Your output should be the line with "D102: diode (A" followed by every remaining line of the entries, reproduced exactly.

◆ ◆ ◆ ◆

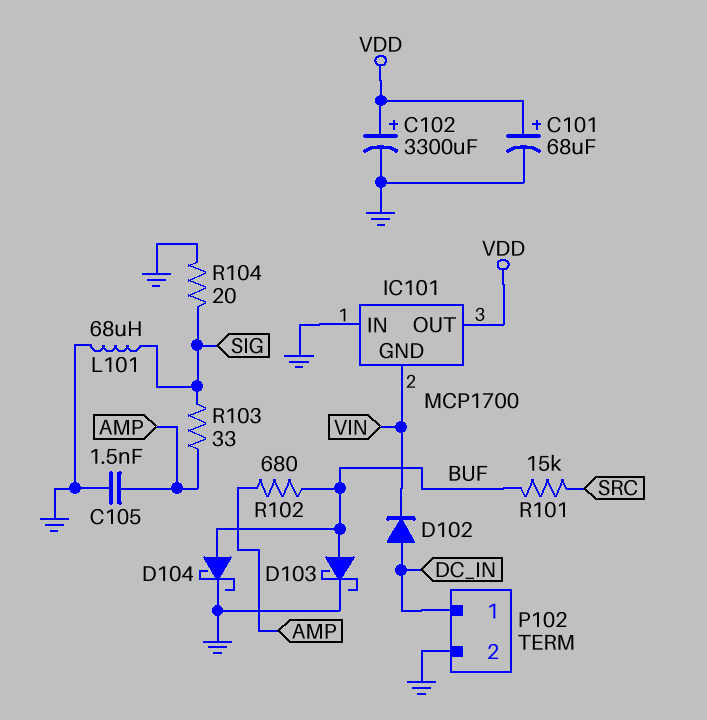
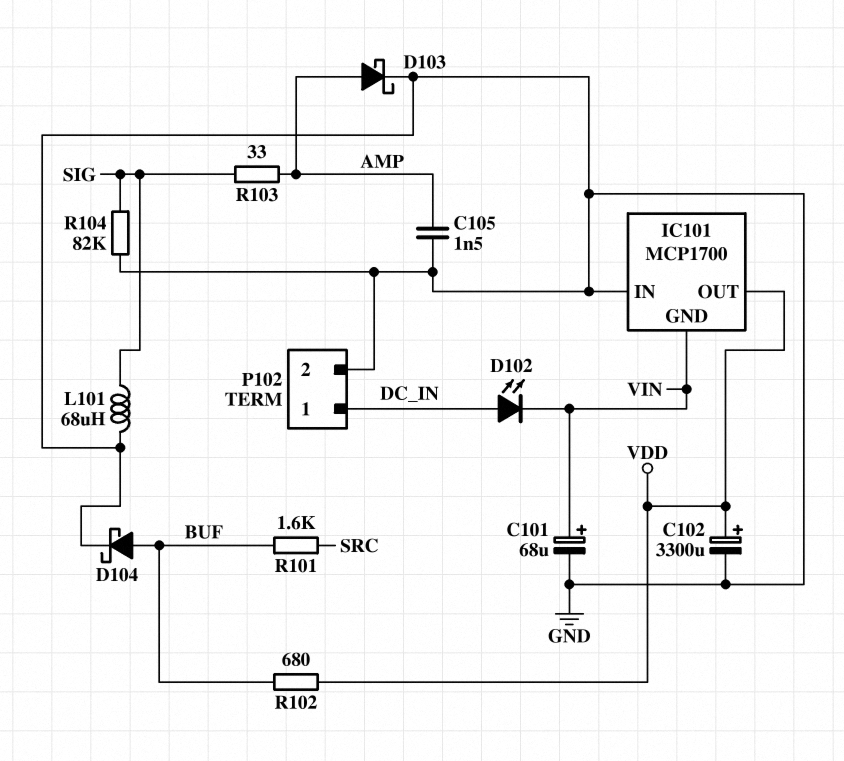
C101: 68uF (plus VDD, minus GND) -> 68uF (plus VIN, minus GND)
D102: diode (A DC_IN, K VIN) -> LED (A DC_IN, K VIN)
D103: schottky (A BUF, K GND) -> schottky (A AMP, K GND)
R101: 15k (BUF, SRC) -> 1.6k (BUF, SRC)
R102: 680 (AMP, BUF) -> 680 (BUF, VDD)
R104: 20 (GND, SIG) -> 82k (GND, SIG)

◆ ◆ ◆ ◆

Response for this exercise
D102: diode (A DC_IN, K VIN) -> LED (A DC_IN, K VIN)
D103: schottky (A BUF, K GND) -> schottky (A AMP, K GND)
R101: 15k (BUF, SRC) -> 1.6k (BUF, SRC)
R102: 680 (AMP, BUF) -> 680 (BUF, VDD)
R104: 20 (GND, SIG) -> 82k (GND, SIG)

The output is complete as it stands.